* _Exercise requirements_
Would you please restate all of the entries exactly, apart from the pictures?
### Task input ###
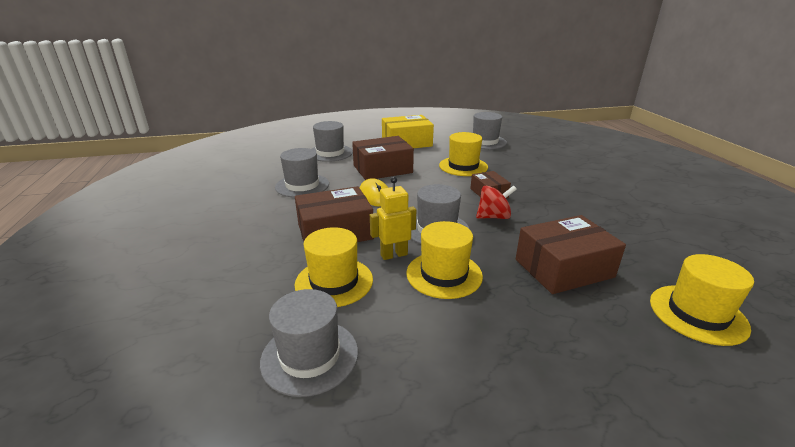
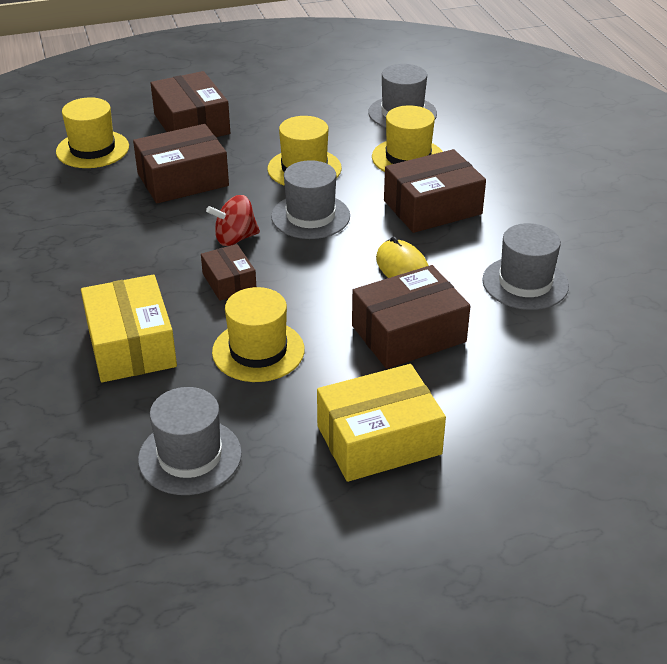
camera: 175 degrees right, 10 degrees up
(330, 153) = (533, 383): grey hat -> none
(394, 255) = (357, 184): yellow robot -> none
(532, 170) = (131, 345): none -> yellow box
(602, 352) = (191, 124): none -> brown box

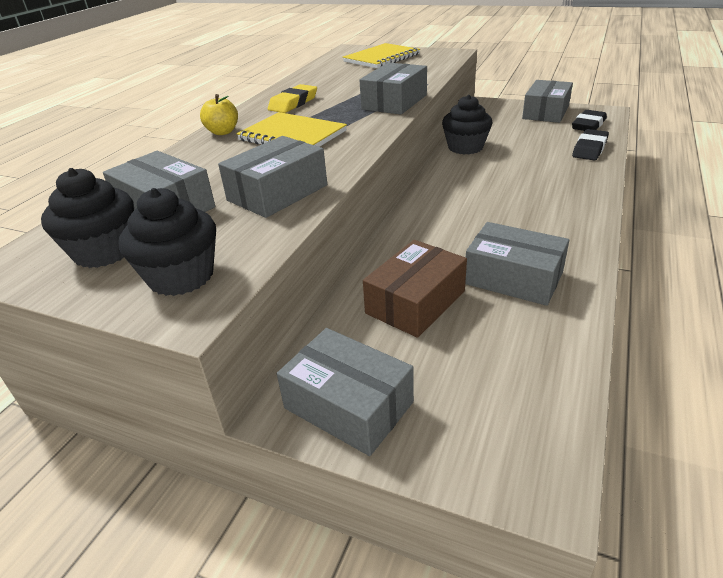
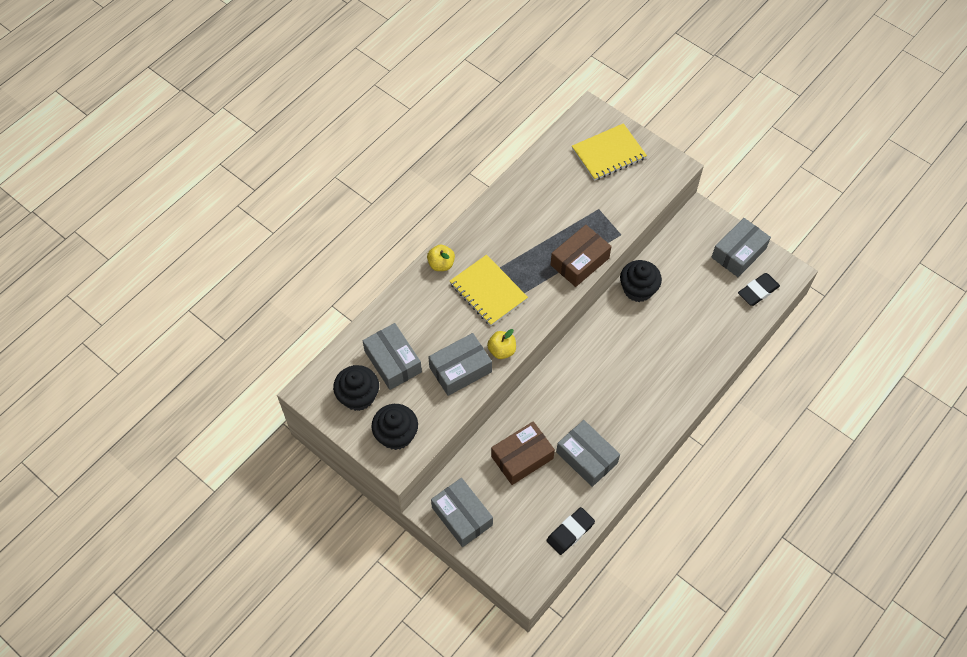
camera: 15 degrees right, 25 degrees up
(293, 103) = (503, 230): yellow eraser -> none
(333, 167) = (502, 350): none -> yellow apple
(394, 102) = (579, 261): grey box -> brown box
(589, 149) = (731, 330): black eraser -> black eraser (570, 532)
###
* _Exercise output_
camera: 175 degrees right, 10 degrees up
(330, 153) = (533, 383): grey hat -> none
(394, 255) = (357, 184): yellow robot -> none
(532, 170) = (131, 345): none -> yellow box
(602, 352) = (191, 124): none -> brown box

camera: 15 degrees right, 25 degrees up
(293, 103) = (503, 230): yellow eraser -> none
(333, 167) = (502, 350): none -> yellow apple
(394, 102) = (579, 261): grey box -> brown box
(589, 149) = (731, 330): black eraser -> black eraser (570, 532)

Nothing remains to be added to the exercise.